TASK OBJECTIVE:
Convert the lines below into a two-column Markdown table headed Row and Line, with one line per row and a sequential row number. Omit blank lines.
* * *
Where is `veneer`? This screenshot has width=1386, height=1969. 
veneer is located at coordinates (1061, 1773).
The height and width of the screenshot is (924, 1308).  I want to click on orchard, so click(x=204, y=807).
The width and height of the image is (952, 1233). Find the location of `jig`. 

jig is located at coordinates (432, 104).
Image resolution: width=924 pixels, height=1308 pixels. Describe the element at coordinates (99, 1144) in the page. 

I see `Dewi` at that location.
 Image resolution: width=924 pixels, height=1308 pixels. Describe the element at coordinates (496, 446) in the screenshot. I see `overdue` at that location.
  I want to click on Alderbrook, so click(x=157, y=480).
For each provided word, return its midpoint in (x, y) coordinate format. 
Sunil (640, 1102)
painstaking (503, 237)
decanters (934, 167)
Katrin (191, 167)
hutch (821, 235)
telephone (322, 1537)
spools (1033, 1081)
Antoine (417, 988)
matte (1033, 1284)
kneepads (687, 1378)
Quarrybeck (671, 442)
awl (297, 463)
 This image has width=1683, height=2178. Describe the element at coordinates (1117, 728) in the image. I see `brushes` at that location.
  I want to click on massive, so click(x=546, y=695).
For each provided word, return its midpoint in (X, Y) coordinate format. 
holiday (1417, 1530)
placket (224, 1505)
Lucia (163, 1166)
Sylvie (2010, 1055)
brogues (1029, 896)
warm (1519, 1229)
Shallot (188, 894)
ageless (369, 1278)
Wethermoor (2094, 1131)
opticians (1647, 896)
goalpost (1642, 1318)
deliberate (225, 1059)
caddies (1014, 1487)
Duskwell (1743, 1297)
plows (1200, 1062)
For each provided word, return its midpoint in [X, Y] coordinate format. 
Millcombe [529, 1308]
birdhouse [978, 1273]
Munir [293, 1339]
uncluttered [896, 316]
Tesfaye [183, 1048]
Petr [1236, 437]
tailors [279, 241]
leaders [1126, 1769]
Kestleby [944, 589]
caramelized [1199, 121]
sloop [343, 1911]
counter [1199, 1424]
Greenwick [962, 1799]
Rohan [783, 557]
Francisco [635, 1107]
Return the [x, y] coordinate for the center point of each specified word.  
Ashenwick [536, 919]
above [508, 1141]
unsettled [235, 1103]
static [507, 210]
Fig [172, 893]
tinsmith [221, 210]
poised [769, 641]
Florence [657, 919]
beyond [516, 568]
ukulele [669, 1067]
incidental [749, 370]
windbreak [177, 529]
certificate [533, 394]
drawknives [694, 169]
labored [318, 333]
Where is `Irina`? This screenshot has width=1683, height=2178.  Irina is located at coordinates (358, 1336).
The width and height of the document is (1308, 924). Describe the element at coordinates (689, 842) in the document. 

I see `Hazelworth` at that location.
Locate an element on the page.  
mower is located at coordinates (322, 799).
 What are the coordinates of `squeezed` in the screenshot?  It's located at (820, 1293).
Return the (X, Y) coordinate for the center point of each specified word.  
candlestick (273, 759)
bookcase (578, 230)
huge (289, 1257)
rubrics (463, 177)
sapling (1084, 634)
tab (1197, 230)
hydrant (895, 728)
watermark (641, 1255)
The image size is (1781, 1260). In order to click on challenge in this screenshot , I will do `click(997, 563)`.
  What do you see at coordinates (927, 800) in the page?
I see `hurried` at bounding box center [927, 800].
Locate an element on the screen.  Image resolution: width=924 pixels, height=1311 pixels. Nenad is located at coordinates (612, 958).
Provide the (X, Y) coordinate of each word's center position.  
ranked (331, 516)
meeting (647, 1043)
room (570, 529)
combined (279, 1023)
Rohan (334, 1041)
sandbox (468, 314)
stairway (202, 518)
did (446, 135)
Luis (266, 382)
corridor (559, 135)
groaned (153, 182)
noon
* * *
ANSWER TO THIS TASK:
| Row | Line |
|---|---|
| 1 | Where is `veneer`? This screenshot has width=1386, height=1969.  |
| 2 | veneer is located at coordinates (1061, 1773). |
| 3 | The height and width of the screenshot is (924, 1308).  I want to click on orchard, so click(x=204, y=807). |
| 4 | The width and height of the image is (952, 1233). Find the location of `jig`.  |
| 5 | jig is located at coordinates (432, 104). |
| 6 | Image resolution: width=924 pixels, height=1308 pixels. Describe the element at coordinates (99, 1144) in the page.  |
| 7 | I see `Dewi` at that location. |
| 8 |  Image resolution: width=924 pixels, height=1308 pixels. Describe the element at coordinates (496, 446) in the screenshot. I see `overdue` at that location. |
| 9 |   I want to click on Alderbrook, so click(x=157, y=480). |
| 10 | For each provided word, return its midpoint in (x, y) coordinate format.  |
| 11 | Sunil (640, 1102) |
| 12 | painstaking (503, 237) |
| 13 | decanters (934, 167) |
| 14 | Katrin (191, 167) |
| 15 | hutch (821, 235) |
| 16 | telephone (322, 1537) |
| 17 | spools (1033, 1081) |
| 18 | Antoine (417, 988) |
| 19 | matte (1033, 1284) |
| 20 | kneepads (687, 1378) |
| 21 | Quarrybeck (671, 442) |
| 22 | awl (297, 463) |
| 23 |  This image has width=1683, height=2178. Describe the element at coordinates (1117, 728) in the image. I see `brushes` at that location. |
| 24 |   I want to click on massive, so click(x=546, y=695). |
| 25 | For each provided word, return its midpoint in (X, Y) coordinate format.  |
| 26 | holiday (1417, 1530) |
| 27 | placket (224, 1505) |
| 28 | Lucia (163, 1166) |
| 29 | Sylvie (2010, 1055) |
| 30 | brogues (1029, 896) |
| 31 | warm (1519, 1229) |
| 32 | Shallot (188, 894) |
| 33 | ageless (369, 1278) |
| 34 | Wethermoor (2094, 1131) |
| 35 | opticians (1647, 896) |
| 36 | goalpost (1642, 1318) |
| 37 | deliberate (225, 1059) |
| 38 | caddies (1014, 1487) |
| 39 | Duskwell (1743, 1297) |
| 40 | plows (1200, 1062) |
| 41 | For each provided word, return its midpoint in [X, Y] coordinate format.  |
| 42 | Millcombe [529, 1308] |
| 43 | birdhouse [978, 1273] |
| 44 | Munir [293, 1339] |
| 45 | uncluttered [896, 316] |
| 46 | Tesfaye [183, 1048] |
| 47 | Petr [1236, 437] |
| 48 | tailors [279, 241] |
| 49 | leaders [1126, 1769] |
| 50 | Kestleby [944, 589] |
| 51 | caramelized [1199, 121] |
| 52 | sloop [343, 1911] |
| 53 | counter [1199, 1424] |
| 54 | Greenwick [962, 1799] |
| 55 | Rohan [783, 557] |
| 56 | Francisco [635, 1107] |
| 57 | Return the [x, y] coordinate for the center point of each specified word.   |
| 58 | Ashenwick [536, 919] |
| 59 | above [508, 1141] |
| 60 | unsettled [235, 1103] |
| 61 | static [507, 210] |
| 62 | Fig [172, 893] |
| 63 | tinsmith [221, 210] |
| 64 | poised [769, 641] |
| 65 | Florence [657, 919] |
| 66 | beyond [516, 568] |
| 67 | ukulele [669, 1067] |
| 68 | incidental [749, 370] |
| 69 | windbreak [177, 529] |
| 70 | certificate [533, 394] |
| 71 | drawknives [694, 169] |
| 72 | labored [318, 333] |
| 73 | Where is `Irina`? This screenshot has width=1683, height=2178.  Irina is located at coordinates (358, 1336). |
| 74 | The width and height of the document is (1308, 924). Describe the element at coordinates (689, 842) in the document.  |
| 75 | I see `Hazelworth` at that location. |
| 76 | Locate an element on the page.   |
| 77 | mower is located at coordinates (322, 799). |
| 78 |  What are the coordinates of `squeezed` in the screenshot?  It's located at (820, 1293). |
| 79 | Return the (X, Y) coordinate for the center point of each specified word.   |
| 80 | candlestick (273, 759) |
| 81 | bookcase (578, 230) |
| 82 | huge (289, 1257) |
| 83 | rubrics (463, 177) |
| 84 | sapling (1084, 634) |
| 85 | tab (1197, 230) |
| 86 | hydrant (895, 728) |
| 87 | watermark (641, 1255) |
| 88 | The image size is (1781, 1260). In order to click on challenge in this screenshot , I will do `click(997, 563)`. |
| 89 |   What do you see at coordinates (927, 800) in the page? |
| 90 | I see `hurried` at bounding box center [927, 800]. |
| 91 | Locate an element on the screen.  Image resolution: width=924 pixels, height=1311 pixels. Nenad is located at coordinates (612, 958). |
| 92 | Provide the (X, Y) coordinate of each word's center position.   |
| 93 | ranked (331, 516) |
| 94 | meeting (647, 1043) |
| 95 | room (570, 529) |
| 96 | combined (279, 1023) |
| 97 | Rohan (334, 1041) |
| 98 | sandbox (468, 314) |
| 99 | stairway (202, 518) |
| 100 | did (446, 135) |
| 101 | Luis (266, 382) |
| 102 | corridor (559, 135) |
| 103 | groaned (153, 182) |
| 104 | noon |